● **Material for this task**:
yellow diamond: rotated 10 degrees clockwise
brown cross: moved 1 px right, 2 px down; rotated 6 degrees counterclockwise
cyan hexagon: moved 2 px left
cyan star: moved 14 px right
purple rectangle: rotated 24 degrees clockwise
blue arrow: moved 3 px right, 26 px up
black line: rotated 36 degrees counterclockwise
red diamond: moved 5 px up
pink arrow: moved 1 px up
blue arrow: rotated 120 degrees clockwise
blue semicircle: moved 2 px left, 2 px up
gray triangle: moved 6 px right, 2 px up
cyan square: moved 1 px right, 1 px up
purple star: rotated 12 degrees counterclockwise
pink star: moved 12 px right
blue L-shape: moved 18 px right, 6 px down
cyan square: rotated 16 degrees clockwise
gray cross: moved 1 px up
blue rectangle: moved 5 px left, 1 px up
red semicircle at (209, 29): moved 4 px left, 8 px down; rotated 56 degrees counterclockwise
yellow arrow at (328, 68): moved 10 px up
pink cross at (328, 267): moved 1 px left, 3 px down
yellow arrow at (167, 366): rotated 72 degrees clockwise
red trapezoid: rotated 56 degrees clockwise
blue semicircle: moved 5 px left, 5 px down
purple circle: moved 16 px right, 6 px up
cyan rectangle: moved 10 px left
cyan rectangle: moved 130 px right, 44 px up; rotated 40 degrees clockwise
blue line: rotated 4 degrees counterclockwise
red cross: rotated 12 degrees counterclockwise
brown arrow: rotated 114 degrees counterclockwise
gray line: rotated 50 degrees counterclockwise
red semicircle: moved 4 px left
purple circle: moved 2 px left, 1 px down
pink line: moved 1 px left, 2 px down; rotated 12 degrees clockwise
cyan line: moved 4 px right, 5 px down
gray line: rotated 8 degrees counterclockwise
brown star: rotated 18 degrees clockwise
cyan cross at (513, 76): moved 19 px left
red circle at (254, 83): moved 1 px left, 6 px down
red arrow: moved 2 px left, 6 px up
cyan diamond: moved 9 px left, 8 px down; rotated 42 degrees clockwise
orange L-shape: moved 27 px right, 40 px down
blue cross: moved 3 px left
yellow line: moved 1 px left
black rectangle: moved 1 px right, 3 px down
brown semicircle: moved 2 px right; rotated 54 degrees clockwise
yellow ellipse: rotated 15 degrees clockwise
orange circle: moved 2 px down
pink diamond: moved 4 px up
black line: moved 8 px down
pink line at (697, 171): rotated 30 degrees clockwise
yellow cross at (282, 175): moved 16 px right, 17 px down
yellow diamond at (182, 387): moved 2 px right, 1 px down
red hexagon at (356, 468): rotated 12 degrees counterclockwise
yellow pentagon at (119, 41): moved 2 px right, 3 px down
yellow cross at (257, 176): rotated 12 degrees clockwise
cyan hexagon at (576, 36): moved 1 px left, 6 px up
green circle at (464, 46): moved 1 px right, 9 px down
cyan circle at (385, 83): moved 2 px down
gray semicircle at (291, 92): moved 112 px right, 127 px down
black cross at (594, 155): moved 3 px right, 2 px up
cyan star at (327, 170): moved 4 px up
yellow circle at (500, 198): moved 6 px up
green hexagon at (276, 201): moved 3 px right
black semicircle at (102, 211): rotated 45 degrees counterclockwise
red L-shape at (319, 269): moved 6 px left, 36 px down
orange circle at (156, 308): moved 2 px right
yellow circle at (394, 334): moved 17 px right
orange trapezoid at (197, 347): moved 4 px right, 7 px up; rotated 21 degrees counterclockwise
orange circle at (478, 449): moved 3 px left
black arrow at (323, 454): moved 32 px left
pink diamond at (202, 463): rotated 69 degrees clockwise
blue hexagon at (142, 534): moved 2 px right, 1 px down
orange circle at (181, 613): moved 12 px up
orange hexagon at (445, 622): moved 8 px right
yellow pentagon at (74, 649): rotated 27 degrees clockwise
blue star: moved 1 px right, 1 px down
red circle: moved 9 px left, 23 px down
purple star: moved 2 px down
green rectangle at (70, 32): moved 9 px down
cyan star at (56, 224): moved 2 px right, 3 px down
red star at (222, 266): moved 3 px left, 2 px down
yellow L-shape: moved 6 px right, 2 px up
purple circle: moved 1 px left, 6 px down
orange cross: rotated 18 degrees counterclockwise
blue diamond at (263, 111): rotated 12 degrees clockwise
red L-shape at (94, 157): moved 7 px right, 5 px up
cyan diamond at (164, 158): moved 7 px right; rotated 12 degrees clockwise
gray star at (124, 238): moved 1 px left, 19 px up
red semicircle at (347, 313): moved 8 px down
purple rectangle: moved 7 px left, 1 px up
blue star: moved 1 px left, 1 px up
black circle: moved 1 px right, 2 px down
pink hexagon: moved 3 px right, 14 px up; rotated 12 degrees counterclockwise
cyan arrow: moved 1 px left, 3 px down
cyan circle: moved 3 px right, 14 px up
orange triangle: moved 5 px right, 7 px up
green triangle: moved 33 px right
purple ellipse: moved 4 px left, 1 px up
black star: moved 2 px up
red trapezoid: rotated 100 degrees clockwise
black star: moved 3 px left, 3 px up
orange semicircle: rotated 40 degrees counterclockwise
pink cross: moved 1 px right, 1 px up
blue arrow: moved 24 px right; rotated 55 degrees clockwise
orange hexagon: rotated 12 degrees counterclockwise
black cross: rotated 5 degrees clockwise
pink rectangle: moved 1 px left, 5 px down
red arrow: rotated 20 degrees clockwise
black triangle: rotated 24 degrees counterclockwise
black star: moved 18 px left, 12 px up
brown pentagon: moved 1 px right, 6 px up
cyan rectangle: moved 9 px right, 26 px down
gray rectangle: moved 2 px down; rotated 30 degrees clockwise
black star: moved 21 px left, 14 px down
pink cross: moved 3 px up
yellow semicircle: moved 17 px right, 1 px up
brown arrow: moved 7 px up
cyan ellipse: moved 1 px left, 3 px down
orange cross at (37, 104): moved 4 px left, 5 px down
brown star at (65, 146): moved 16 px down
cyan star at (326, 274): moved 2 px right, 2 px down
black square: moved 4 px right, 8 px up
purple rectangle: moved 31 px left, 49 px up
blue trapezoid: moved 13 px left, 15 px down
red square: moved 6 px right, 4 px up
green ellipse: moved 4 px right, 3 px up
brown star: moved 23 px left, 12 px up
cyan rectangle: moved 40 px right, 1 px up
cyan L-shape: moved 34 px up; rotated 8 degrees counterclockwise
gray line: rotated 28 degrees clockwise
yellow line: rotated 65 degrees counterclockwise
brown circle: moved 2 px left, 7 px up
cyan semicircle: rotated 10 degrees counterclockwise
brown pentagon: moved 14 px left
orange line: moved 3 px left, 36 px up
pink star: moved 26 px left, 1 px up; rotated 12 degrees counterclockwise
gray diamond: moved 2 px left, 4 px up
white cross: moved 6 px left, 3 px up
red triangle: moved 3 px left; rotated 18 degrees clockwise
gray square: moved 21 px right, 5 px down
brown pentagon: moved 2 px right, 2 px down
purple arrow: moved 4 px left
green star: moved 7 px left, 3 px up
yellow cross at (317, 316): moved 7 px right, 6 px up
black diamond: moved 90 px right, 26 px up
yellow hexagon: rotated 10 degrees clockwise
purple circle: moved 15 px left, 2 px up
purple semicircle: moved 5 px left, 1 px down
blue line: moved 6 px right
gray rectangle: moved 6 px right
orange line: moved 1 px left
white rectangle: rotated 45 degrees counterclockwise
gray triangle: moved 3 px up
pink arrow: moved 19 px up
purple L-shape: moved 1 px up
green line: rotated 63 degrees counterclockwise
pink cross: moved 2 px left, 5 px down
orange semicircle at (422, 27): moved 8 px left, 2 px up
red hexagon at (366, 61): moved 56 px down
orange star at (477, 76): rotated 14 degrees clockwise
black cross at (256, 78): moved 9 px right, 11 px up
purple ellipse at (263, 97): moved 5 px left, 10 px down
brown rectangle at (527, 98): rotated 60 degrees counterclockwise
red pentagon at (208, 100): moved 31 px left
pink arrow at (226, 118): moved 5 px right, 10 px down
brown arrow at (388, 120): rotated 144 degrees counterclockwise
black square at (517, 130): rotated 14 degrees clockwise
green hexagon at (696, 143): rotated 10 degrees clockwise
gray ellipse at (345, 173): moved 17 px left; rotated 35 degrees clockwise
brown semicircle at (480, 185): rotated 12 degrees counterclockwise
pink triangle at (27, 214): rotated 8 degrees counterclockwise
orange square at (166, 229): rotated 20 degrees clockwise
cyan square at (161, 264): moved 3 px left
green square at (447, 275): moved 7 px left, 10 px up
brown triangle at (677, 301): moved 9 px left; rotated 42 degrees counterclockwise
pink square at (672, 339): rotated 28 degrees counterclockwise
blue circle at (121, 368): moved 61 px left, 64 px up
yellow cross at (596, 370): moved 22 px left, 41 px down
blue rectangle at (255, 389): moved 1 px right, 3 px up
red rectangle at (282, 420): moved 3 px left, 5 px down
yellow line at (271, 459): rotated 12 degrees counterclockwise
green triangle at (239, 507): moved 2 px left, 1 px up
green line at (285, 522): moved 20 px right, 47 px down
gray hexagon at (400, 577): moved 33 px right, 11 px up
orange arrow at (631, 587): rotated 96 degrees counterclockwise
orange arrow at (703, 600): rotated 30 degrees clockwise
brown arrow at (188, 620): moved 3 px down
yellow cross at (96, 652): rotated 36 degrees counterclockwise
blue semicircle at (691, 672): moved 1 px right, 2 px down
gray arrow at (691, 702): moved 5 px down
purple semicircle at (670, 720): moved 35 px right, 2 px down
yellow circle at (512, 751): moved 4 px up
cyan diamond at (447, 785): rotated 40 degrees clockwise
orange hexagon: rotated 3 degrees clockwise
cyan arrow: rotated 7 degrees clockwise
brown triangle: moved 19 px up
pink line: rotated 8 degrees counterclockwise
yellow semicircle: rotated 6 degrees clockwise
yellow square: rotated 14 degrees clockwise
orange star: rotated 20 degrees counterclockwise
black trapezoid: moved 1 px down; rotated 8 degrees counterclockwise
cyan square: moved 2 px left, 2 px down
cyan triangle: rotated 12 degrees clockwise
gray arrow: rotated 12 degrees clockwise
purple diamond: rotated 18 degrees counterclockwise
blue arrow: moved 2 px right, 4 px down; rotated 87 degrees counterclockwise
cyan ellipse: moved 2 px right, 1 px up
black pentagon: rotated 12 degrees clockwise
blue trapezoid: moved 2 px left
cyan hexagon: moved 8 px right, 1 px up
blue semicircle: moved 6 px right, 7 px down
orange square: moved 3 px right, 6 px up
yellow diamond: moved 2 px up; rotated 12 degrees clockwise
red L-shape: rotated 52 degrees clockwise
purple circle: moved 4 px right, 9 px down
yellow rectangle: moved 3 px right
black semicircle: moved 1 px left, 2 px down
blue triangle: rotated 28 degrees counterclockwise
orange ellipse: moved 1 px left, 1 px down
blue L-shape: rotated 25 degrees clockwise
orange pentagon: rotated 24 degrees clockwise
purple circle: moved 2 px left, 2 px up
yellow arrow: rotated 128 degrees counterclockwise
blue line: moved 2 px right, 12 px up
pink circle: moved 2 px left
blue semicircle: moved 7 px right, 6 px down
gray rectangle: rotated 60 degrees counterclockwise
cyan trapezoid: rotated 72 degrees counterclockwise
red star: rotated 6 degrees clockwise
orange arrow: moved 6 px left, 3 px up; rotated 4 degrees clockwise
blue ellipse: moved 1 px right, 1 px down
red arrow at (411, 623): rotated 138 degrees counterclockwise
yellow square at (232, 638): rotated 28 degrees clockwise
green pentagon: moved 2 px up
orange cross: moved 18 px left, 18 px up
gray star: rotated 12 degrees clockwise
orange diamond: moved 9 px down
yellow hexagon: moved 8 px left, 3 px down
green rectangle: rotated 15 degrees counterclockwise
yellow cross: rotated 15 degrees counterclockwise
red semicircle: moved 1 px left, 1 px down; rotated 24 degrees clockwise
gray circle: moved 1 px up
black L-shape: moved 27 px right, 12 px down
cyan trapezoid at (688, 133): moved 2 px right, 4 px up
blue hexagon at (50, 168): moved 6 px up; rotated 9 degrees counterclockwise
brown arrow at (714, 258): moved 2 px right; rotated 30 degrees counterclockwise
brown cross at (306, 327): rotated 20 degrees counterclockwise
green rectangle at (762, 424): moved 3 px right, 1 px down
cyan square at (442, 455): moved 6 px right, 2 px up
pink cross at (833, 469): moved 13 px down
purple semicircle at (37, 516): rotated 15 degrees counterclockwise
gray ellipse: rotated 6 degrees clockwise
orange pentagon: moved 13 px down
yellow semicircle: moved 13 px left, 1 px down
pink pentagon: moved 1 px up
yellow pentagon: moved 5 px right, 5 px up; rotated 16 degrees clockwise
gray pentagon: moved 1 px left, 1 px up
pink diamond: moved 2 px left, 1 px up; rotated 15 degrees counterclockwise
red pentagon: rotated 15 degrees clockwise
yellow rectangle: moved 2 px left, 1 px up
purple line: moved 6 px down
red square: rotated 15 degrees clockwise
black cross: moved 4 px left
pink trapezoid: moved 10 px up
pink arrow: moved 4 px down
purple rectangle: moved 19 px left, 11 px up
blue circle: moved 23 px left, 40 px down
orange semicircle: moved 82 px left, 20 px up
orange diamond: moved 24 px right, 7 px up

● **How to complete this task**: Everything above from the line with "red pentagon at (208, 100): moved 31 px left" to the line with "cyan diamond at (447, 785): rotated", both included, must be repeated exactly, and nothing outside that range.

● **Output for this exercise**:
red pentagon at (208, 100): moved 31 px left
pink arrow at (226, 118): moved 5 px right, 10 px down
brown arrow at (388, 120): rotated 144 degrees counterclockwise
black square at (517, 130): rotated 14 degrees clockwise
green hexagon at (696, 143): rotated 10 degrees clockwise
gray ellipse at (345, 173): moved 17 px left; rotated 35 degrees clockwise
brown semicircle at (480, 185): rotated 12 degrees counterclockwise
pink triangle at (27, 214): rotated 8 degrees counterclockwise
orange square at (166, 229): rotated 20 degrees clockwise
cyan square at (161, 264): moved 3 px left
green square at (447, 275): moved 7 px left, 10 px up
brown triangle at (677, 301): moved 9 px left; rotated 42 degrees counterclockwise
pink square at (672, 339): rotated 28 degrees counterclockwise
blue circle at (121, 368): moved 61 px left, 64 px up
yellow cross at (596, 370): moved 22 px left, 41 px down
blue rectangle at (255, 389): moved 1 px right, 3 px up
red rectangle at (282, 420): moved 3 px left, 5 px down
yellow line at (271, 459): rotated 12 degrees counterclockwise
green triangle at (239, 507): moved 2 px left, 1 px up
green line at (285, 522): moved 20 px right, 47 px down
gray hexagon at (400, 577): moved 33 px right, 11 px up
orange arrow at (631, 587): rotated 96 degrees counterclockwise
orange arrow at (703, 600): rotated 30 degrees clockwise
brown arrow at (188, 620): moved 3 px down
yellow cross at (96, 652): rotated 36 degrees counterclockwise
blue semicircle at (691, 672): moved 1 px right, 2 px down
gray arrow at (691, 702): moved 5 px down
purple semicircle at (670, 720): moved 35 px right, 2 px down
yellow circle at (512, 751): moved 4 px up
cyan diamond at (447, 785): rotated 40 degrees clockwise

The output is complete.